**AIM OF THE TASK:** Read the material below and tally how many lines hold the word "none", giving the number and nothing else.

**MATERIALS PROVIDED:**
######

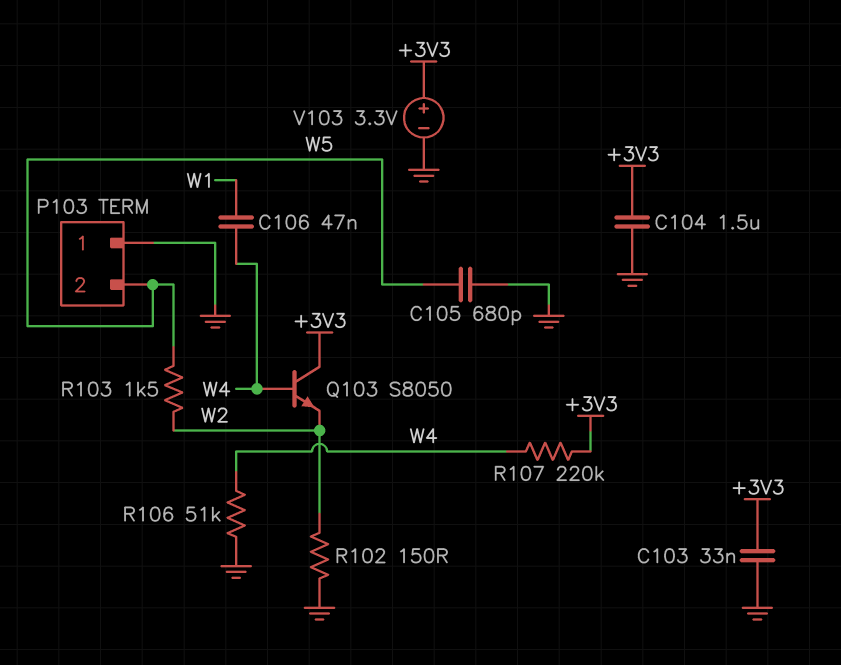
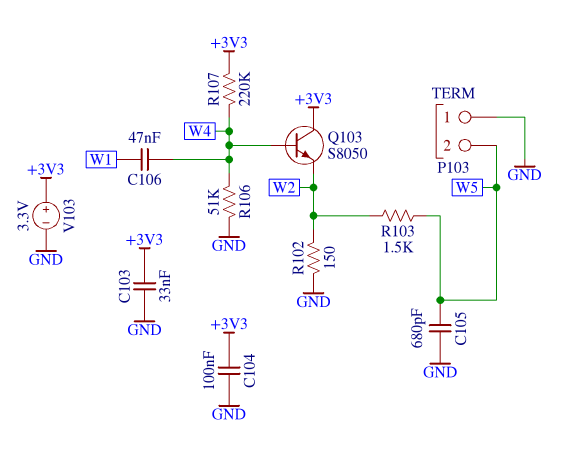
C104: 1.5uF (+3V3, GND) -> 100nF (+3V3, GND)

######

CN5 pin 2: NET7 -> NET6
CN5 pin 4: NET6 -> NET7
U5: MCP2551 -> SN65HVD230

######

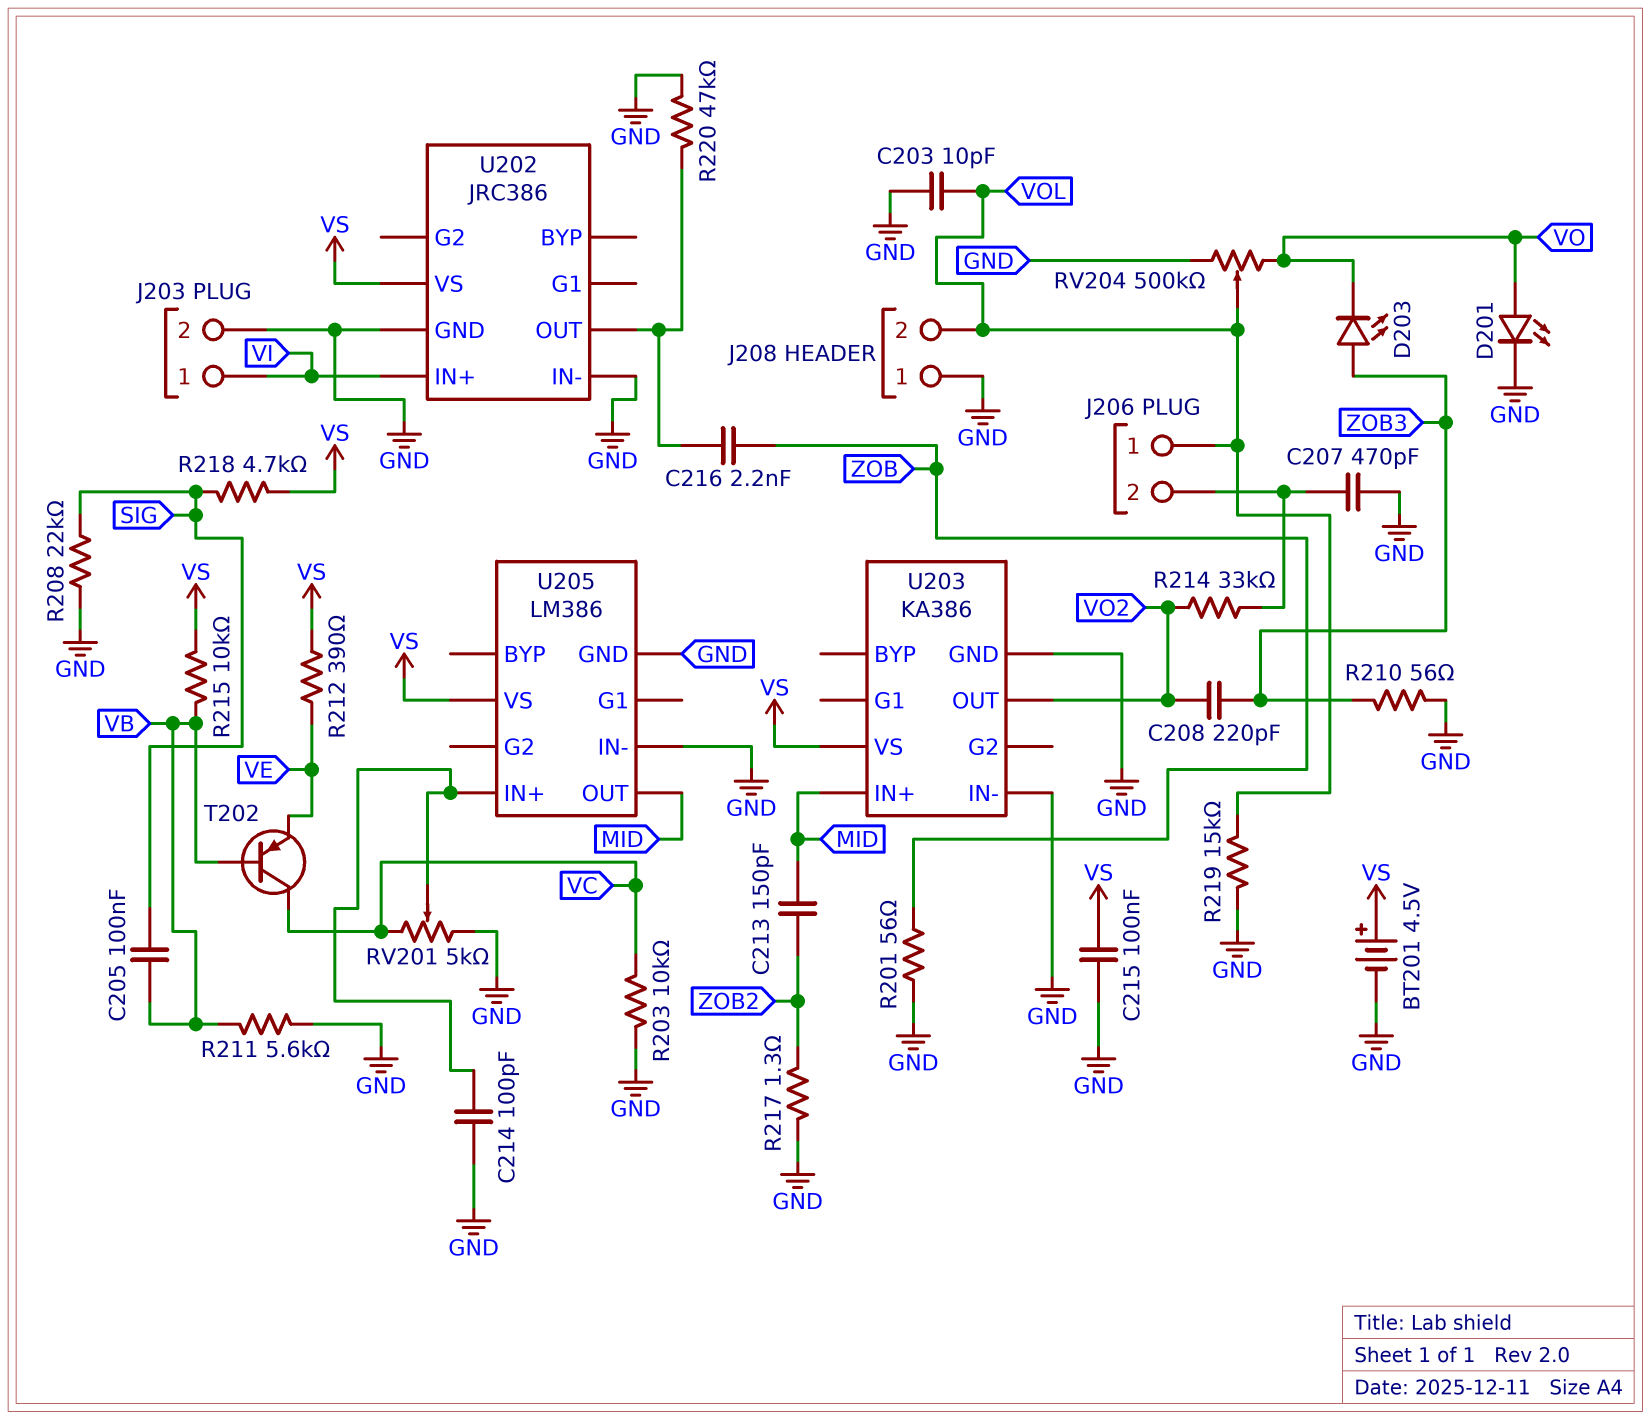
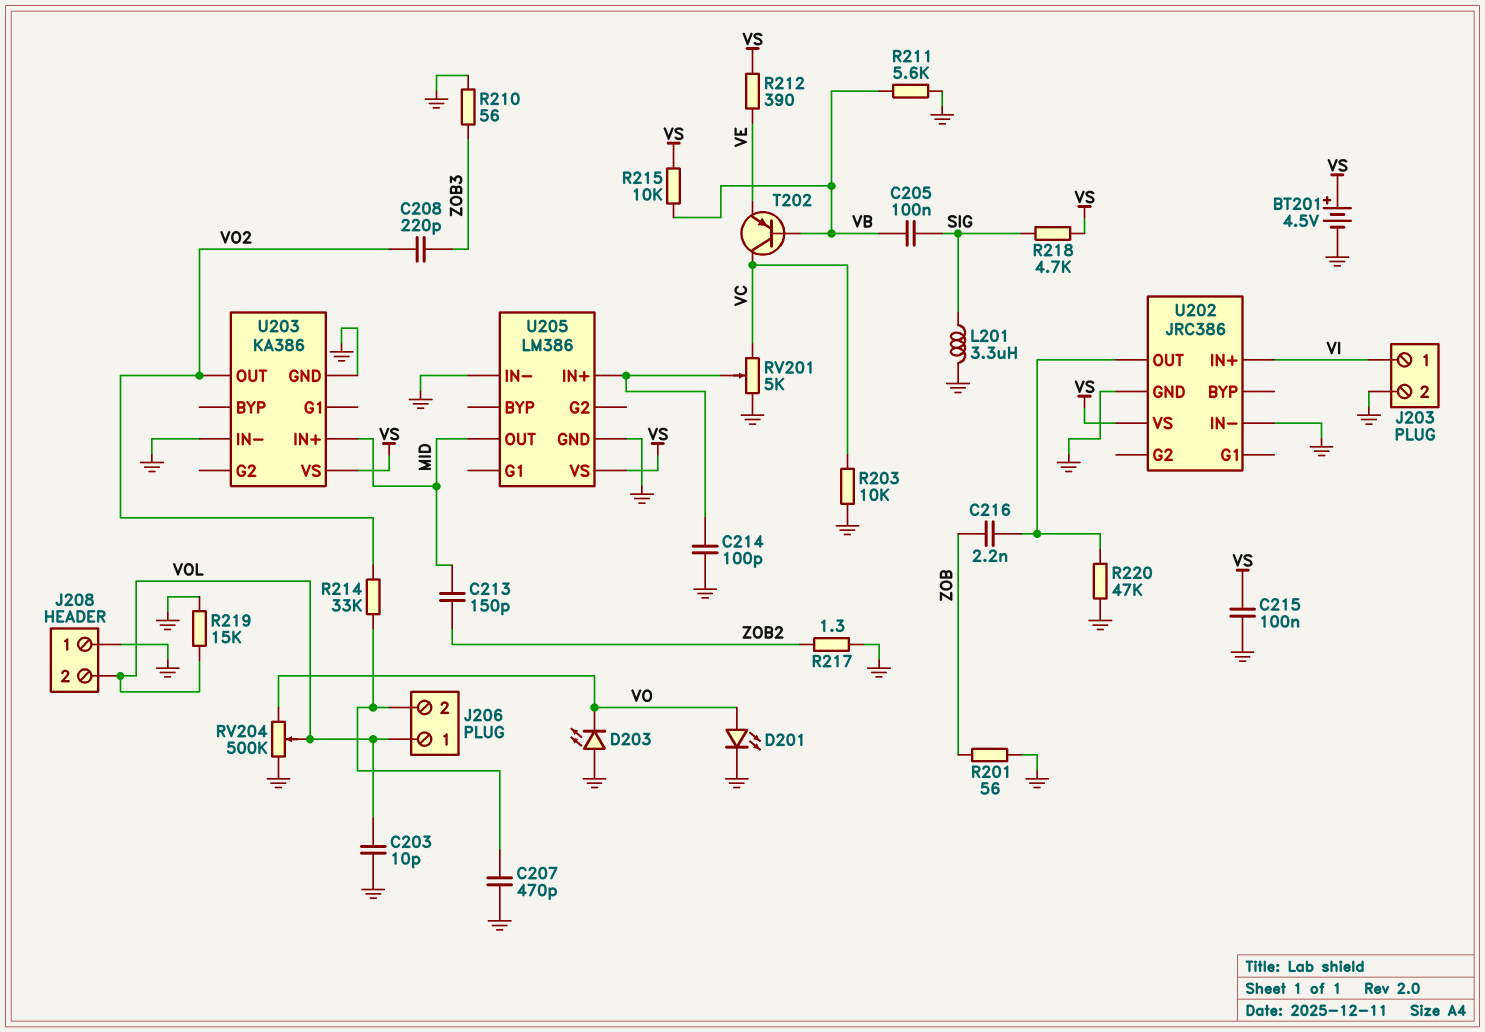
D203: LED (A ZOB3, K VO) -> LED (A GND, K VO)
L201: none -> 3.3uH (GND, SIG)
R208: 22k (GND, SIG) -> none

######

**RESPONSE AREA:** 2